● **Problem description**
Give back every line of the data exactly. Pictures are not part of the copy.

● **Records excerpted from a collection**
********
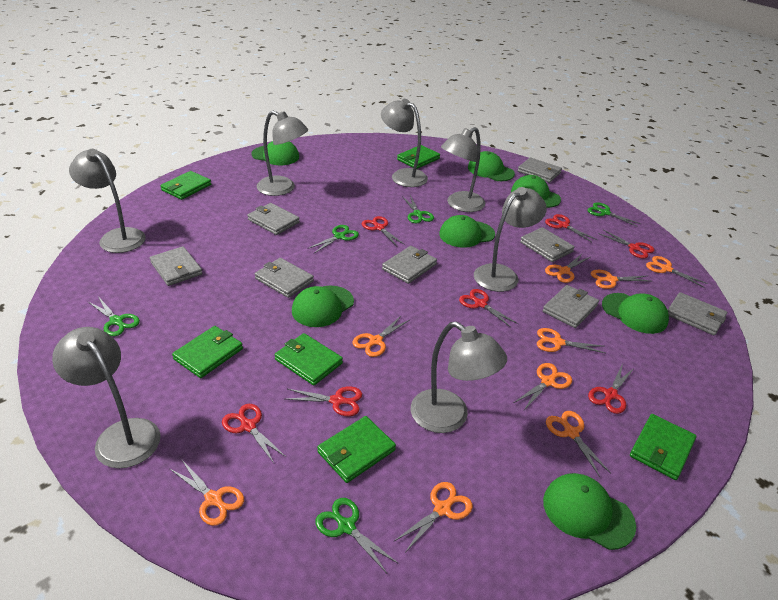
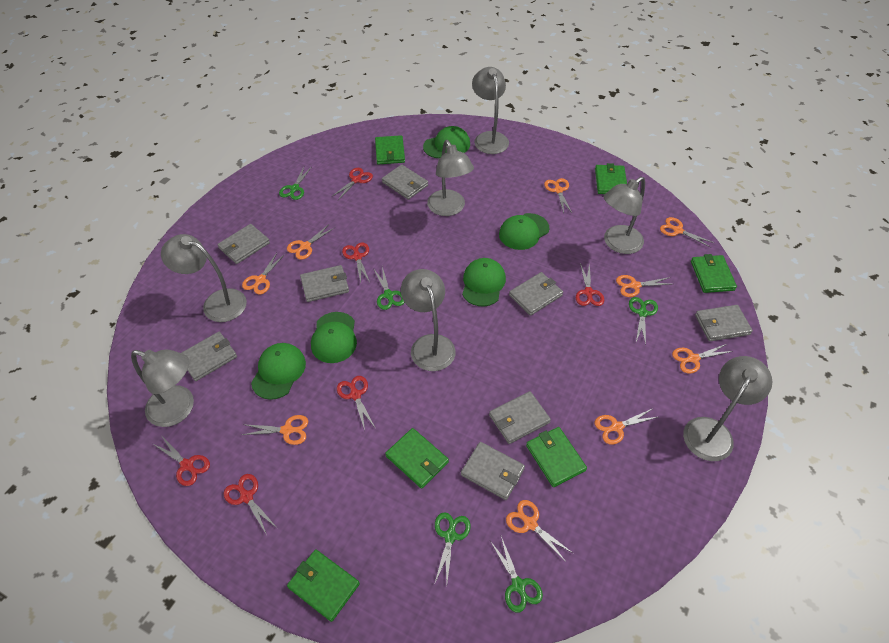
green cap: 7 -> 5
red scissors: 7 -> 6

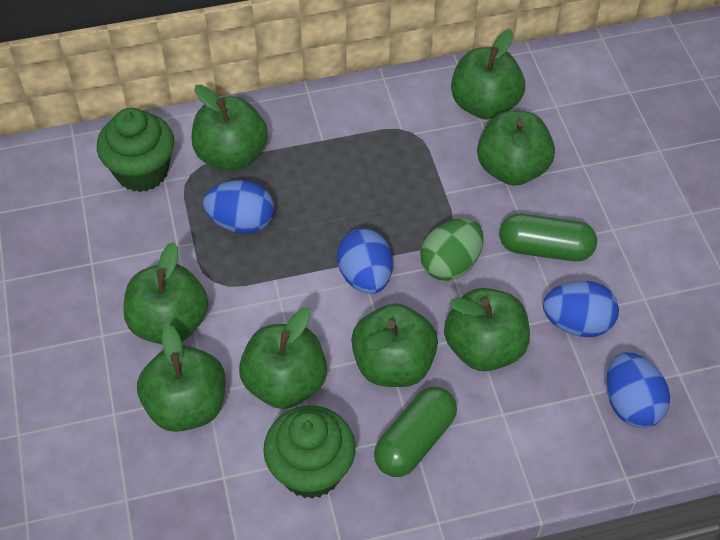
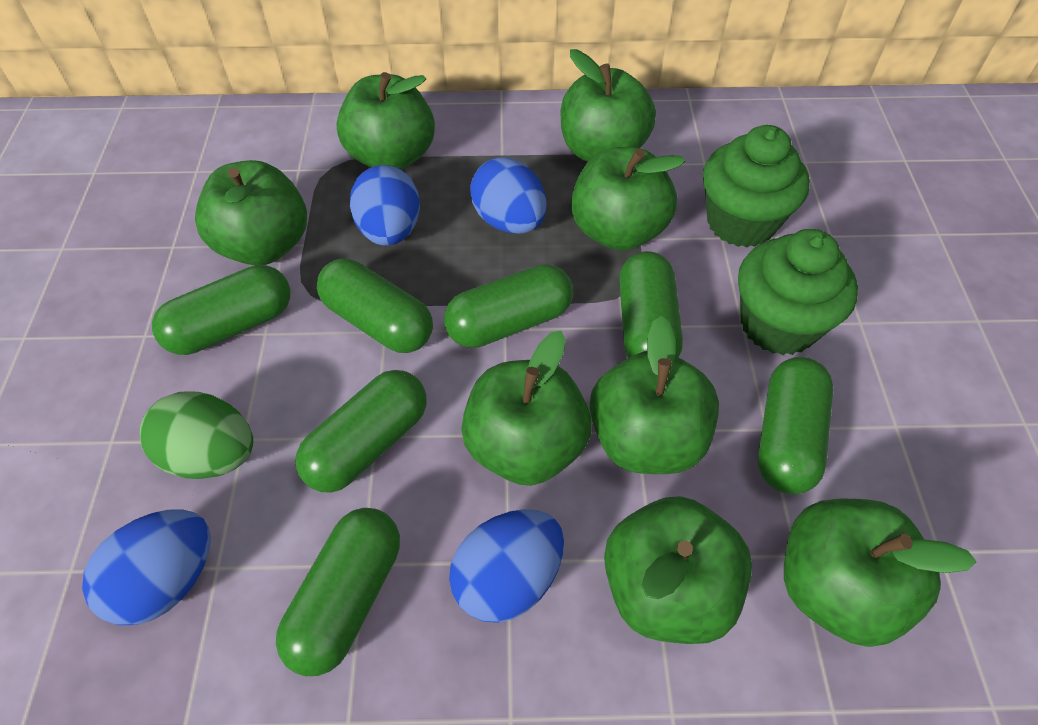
green capsule: 2 -> 7

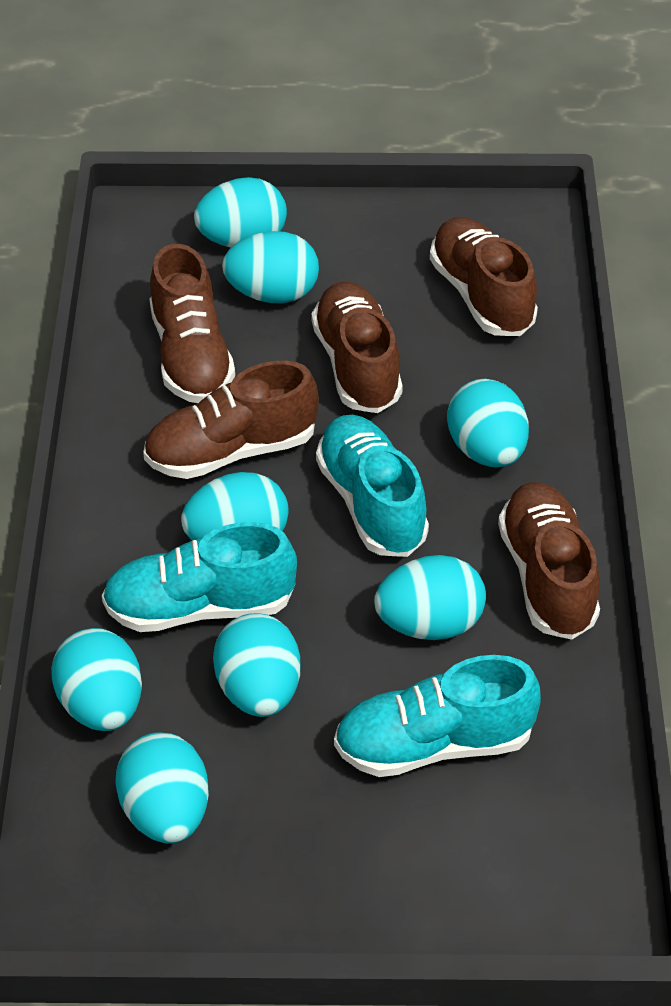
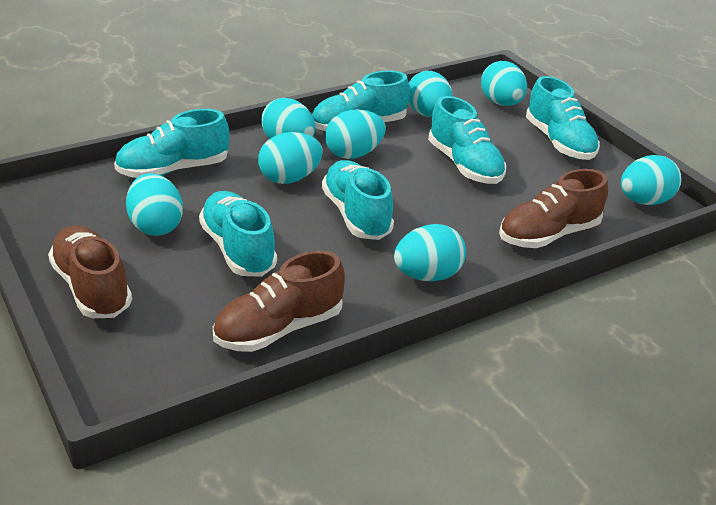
brown shoe: 5 -> 3
turquoise shoe: 3 -> 6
********
● **Output for this task**
green cap: 7 -> 5
red scissors: 7 -> 6

green capsule: 2 -> 7

brown shoe: 5 -> 3
turquoise shoe: 3 -> 6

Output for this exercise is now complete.